» What to work on: Go through the material and return every line that contains the string "purple".
⁂
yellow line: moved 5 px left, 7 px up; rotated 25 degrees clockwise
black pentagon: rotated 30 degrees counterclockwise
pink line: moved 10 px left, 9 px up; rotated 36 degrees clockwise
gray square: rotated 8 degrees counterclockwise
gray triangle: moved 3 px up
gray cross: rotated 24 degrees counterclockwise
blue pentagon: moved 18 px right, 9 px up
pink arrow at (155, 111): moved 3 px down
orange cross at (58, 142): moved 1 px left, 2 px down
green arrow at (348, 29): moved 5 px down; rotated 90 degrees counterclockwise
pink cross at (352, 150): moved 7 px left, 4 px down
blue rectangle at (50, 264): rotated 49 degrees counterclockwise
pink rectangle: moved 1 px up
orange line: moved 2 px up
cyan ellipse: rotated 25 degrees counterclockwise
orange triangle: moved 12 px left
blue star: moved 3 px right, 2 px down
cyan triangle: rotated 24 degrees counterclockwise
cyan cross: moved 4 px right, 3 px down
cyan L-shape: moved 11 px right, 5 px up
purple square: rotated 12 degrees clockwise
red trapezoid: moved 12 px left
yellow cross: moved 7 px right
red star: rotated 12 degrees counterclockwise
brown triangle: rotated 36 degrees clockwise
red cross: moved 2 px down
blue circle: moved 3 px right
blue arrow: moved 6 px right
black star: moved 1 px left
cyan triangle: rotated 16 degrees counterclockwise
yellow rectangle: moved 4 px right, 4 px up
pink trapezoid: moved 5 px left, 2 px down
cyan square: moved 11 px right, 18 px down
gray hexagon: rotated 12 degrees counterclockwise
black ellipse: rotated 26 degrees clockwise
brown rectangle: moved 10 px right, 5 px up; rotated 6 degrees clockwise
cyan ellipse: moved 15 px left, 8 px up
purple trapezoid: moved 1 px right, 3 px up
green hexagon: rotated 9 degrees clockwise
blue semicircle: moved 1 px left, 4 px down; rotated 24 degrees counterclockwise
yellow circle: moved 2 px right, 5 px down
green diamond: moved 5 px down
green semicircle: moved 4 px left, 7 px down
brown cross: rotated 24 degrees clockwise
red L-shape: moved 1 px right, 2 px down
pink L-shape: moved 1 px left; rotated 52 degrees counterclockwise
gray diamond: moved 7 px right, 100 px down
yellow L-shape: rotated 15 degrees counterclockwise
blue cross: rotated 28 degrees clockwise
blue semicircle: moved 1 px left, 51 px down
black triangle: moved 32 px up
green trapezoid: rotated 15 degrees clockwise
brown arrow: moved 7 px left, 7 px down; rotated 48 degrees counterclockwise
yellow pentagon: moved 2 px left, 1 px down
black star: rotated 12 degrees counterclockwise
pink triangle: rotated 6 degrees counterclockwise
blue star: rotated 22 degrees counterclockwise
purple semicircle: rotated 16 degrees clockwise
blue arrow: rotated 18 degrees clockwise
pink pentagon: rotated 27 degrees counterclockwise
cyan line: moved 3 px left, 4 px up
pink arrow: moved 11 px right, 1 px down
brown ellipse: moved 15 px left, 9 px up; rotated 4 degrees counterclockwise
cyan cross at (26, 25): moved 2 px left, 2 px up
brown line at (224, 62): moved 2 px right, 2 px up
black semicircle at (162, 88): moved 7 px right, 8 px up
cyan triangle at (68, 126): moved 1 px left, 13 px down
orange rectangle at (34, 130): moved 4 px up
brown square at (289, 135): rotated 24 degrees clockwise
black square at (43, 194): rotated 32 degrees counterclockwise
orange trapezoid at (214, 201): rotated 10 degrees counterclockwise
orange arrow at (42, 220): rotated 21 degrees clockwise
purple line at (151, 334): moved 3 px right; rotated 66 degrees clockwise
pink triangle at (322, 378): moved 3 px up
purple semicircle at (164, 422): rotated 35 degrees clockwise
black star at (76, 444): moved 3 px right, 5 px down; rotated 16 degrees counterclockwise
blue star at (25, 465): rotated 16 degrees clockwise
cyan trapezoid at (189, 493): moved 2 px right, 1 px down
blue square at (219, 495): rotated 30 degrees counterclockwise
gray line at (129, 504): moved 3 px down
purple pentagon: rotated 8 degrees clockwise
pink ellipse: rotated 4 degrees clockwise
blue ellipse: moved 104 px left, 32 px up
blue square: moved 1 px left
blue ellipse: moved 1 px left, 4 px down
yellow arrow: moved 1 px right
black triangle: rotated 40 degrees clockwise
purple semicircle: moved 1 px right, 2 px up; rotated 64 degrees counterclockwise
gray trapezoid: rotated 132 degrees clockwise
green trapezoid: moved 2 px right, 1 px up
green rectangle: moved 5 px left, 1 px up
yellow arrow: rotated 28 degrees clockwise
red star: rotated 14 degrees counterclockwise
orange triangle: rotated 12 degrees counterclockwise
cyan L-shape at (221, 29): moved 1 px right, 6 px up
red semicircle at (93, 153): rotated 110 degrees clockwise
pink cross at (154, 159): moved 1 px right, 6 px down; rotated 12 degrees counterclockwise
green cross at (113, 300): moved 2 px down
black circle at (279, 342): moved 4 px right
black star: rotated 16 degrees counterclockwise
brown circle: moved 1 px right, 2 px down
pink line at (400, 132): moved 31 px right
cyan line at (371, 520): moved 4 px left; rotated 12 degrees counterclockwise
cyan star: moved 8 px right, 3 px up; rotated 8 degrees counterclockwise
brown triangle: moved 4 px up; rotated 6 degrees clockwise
⁂
» Written solution:
purple square: rotated 12 degrees clockwise
purple trapezoid: moved 1 px right, 3 px up
purple semicircle: rotated 16 degrees clockwise
purple line at (151, 334): moved 3 px right; rotated 66 degrees clockwise
purple semicircle at (164, 422): rotated 35 degrees clockwise
purple pentagon: rotated 8 degrees clockwise
purple semicircle: moved 1 px right, 2 px up; rotated 64 degrees counterclockwise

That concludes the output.